= Beginning of Section =

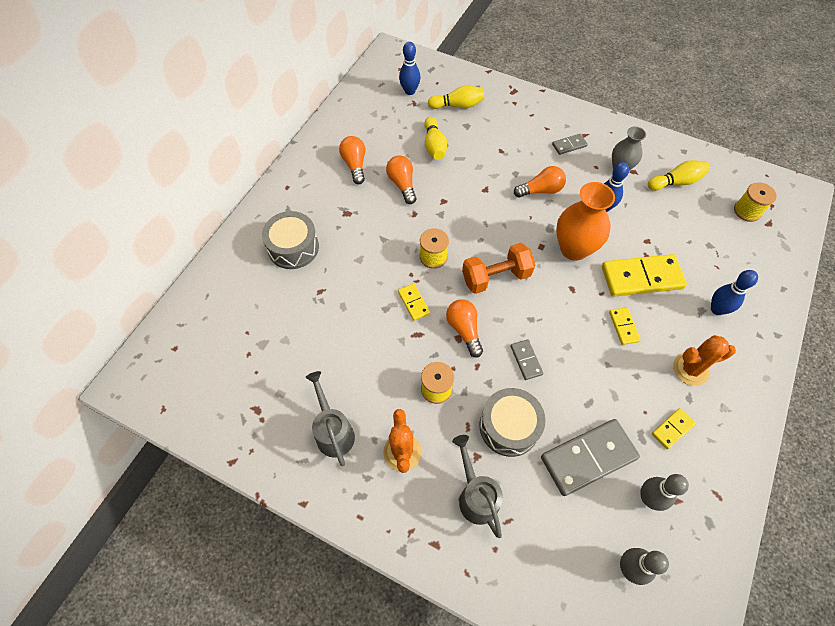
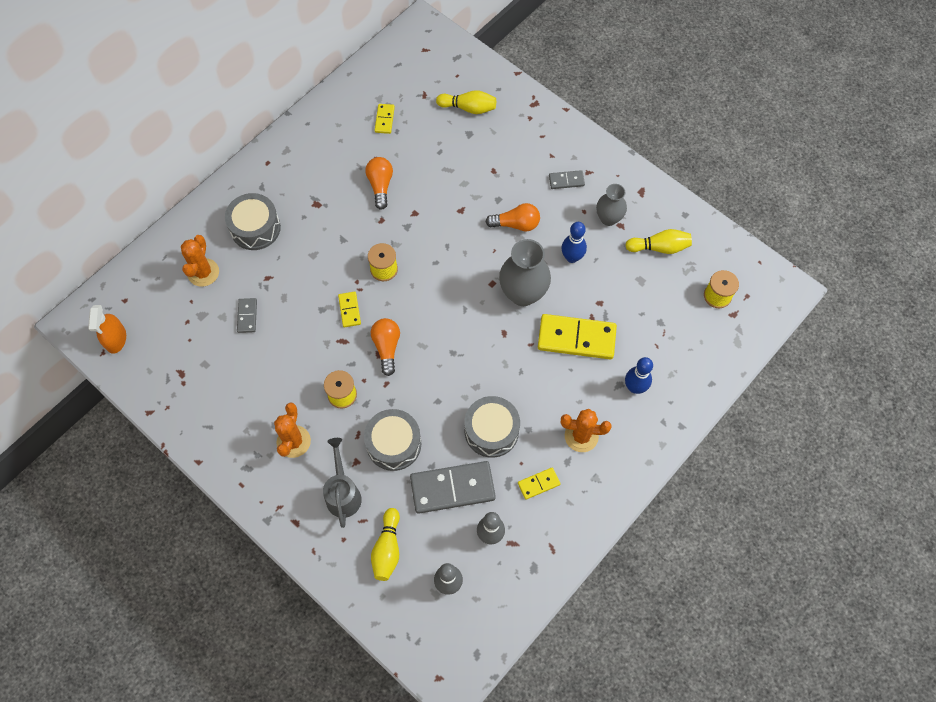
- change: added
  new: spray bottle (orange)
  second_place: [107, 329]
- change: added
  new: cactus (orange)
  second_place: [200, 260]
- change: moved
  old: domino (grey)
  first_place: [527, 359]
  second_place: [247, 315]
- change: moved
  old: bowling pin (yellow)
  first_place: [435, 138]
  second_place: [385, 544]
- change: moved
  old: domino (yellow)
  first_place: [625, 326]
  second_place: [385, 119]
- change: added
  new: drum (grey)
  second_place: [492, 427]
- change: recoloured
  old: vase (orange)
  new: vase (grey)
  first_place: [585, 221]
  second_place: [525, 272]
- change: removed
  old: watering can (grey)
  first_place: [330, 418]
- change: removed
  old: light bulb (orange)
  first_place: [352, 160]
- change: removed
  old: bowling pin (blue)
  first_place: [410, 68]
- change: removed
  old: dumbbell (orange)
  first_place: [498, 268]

= End of Section =

YOUR GOAL:
Each line above gets copied exactly; leave the pictures out.

ANSWER FOR THE TASK:
- change: added
  new: spray bottle (orange)
  second_place: [107, 329]
- change: added
  new: cactus (orange)
  second_place: [200, 260]
- change: moved
  old: domino (grey)
  first_place: [527, 359]
  second_place: [247, 315]
- change: moved
  old: bowling pin (yellow)
  first_place: [435, 138]
  second_place: [385, 544]
- change: moved
  old: domino (yellow)
  first_place: [625, 326]
  second_place: [385, 119]
- change: added
  new: drum (grey)
  second_place: [492, 427]
- change: recoloured
  old: vase (orange)
  new: vase (grey)
  first_place: [585, 221]
  second_place: [525, 272]
- change: removed
  old: watering can (grey)
  first_place: [330, 418]
- change: removed
  old: light bulb (orange)
  first_place: [352, 160]
- change: removed
  old: bowling pin (blue)
  first_place: [410, 68]
- change: removed
  old: dumbbell (orange)
  first_place: [498, 268]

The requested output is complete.